ACTIVITY: Apart from the pictures, every entry should be reproduced exactly.

RECORDS FOR THE TASK:
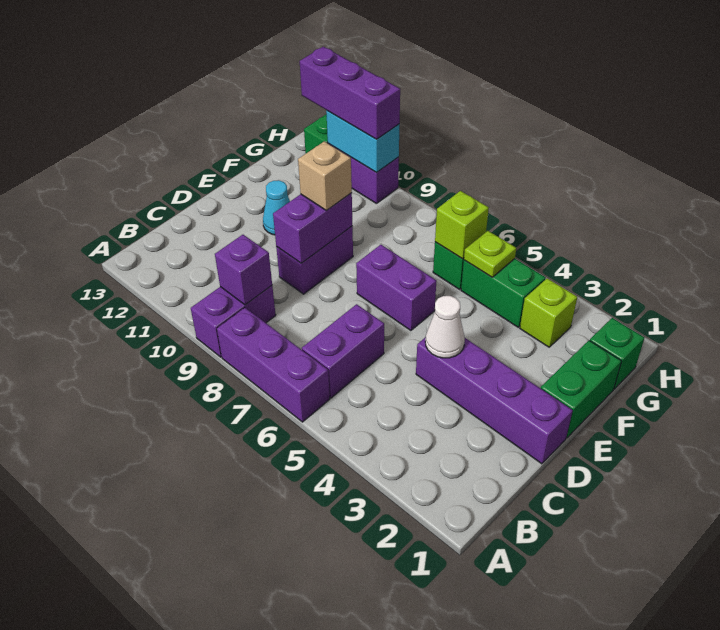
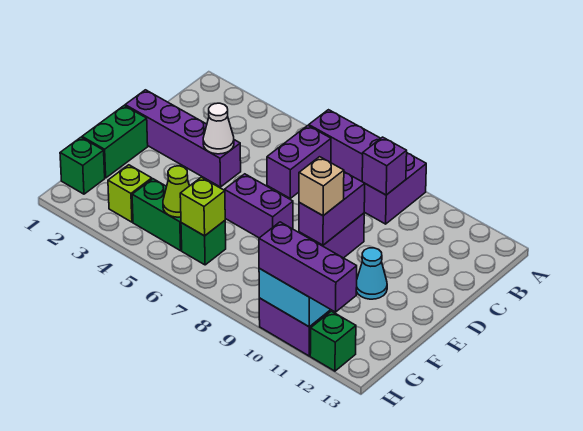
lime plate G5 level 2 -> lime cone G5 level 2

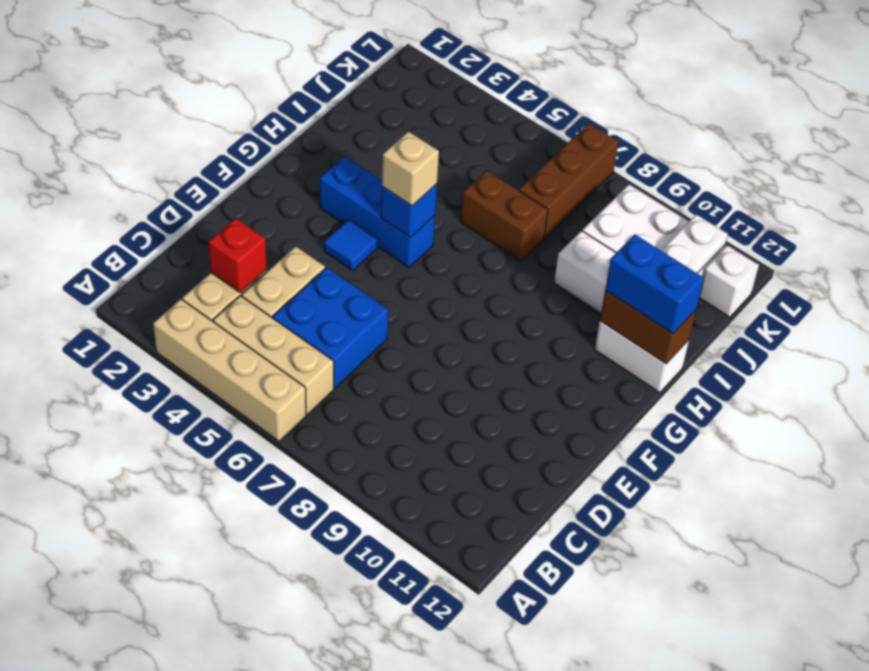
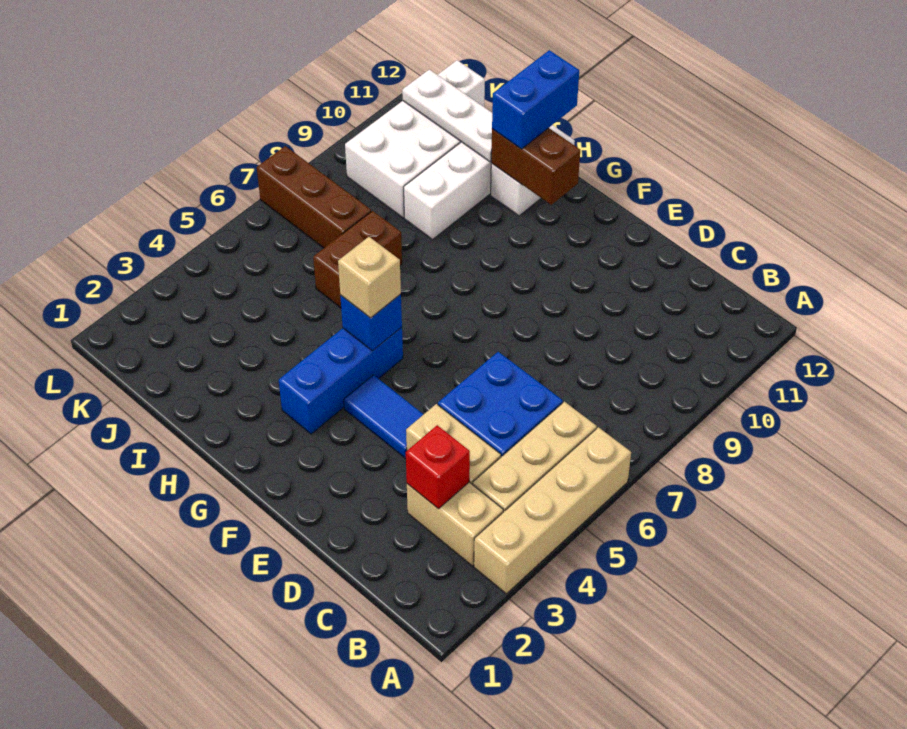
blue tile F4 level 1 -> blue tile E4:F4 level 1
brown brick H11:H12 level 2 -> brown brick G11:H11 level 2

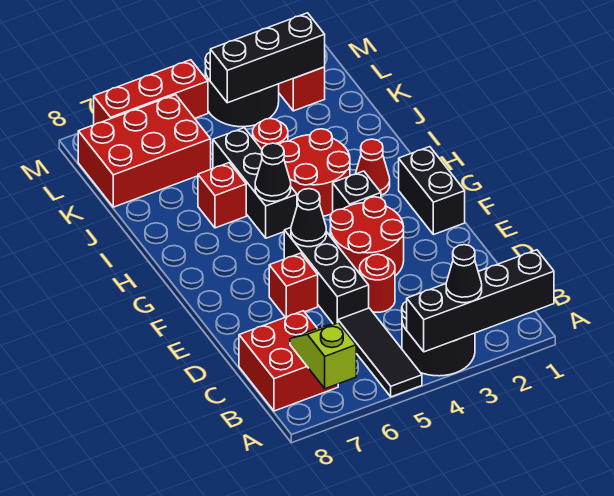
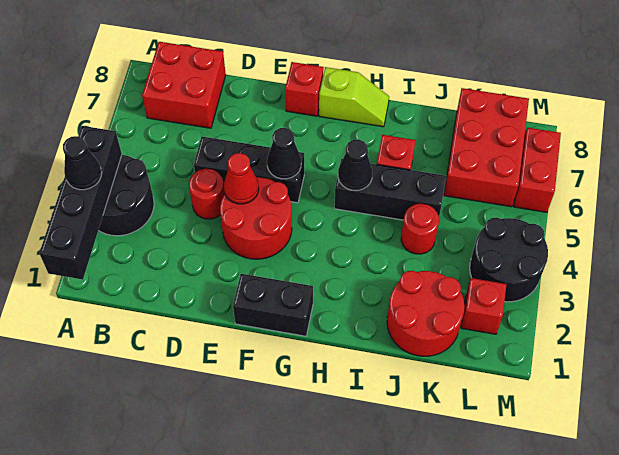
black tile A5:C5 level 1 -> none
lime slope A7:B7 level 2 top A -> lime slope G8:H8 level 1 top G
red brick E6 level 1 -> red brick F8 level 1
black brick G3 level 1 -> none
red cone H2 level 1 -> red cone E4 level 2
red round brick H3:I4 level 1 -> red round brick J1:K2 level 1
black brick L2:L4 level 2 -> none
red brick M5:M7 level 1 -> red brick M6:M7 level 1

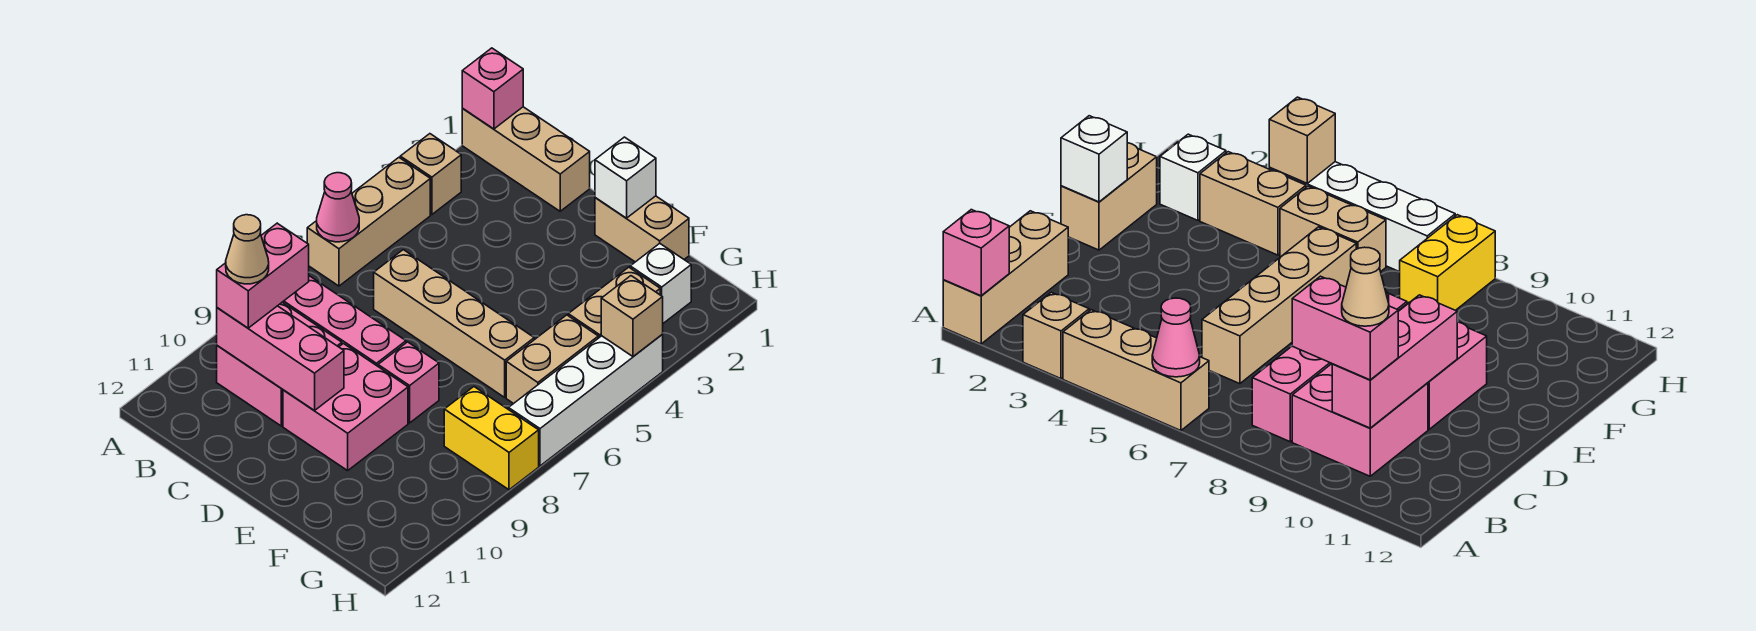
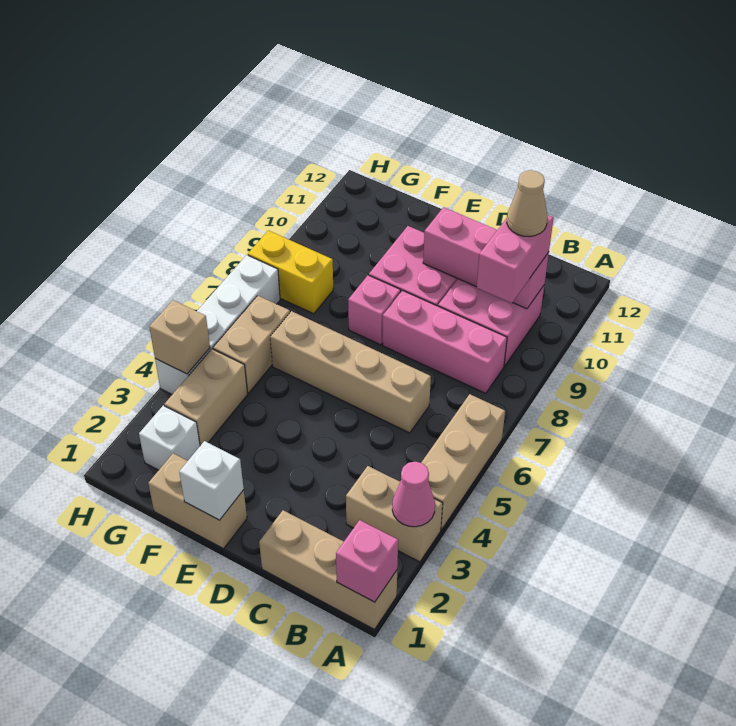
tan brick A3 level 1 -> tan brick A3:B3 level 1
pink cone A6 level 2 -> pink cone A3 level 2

WRITTEN SOLUTION:
lime plate G5 level 2 -> lime cone G5 level 2

blue tile F4 level 1 -> blue tile E4:F4 level 1
brown brick H11:H12 level 2 -> brown brick G11:H11 level 2

black tile A5:C5 level 1 -> none
lime slope A7:B7 level 2 top A -> lime slope G8:H8 level 1 top G
red brick E6 level 1 -> red brick F8 level 1
black brick G3 level 1 -> none
red cone H2 level 1 -> red cone E4 level 2
red round brick H3:I4 level 1 -> red round brick J1:K2 level 1
black brick L2:L4 level 2 -> none
red brick M5:M7 level 1 -> red brick M6:M7 level 1

tan brick A3 level 1 -> tan brick A3:B3 level 1
pink cone A6 level 2 -> pink cone A3 level 2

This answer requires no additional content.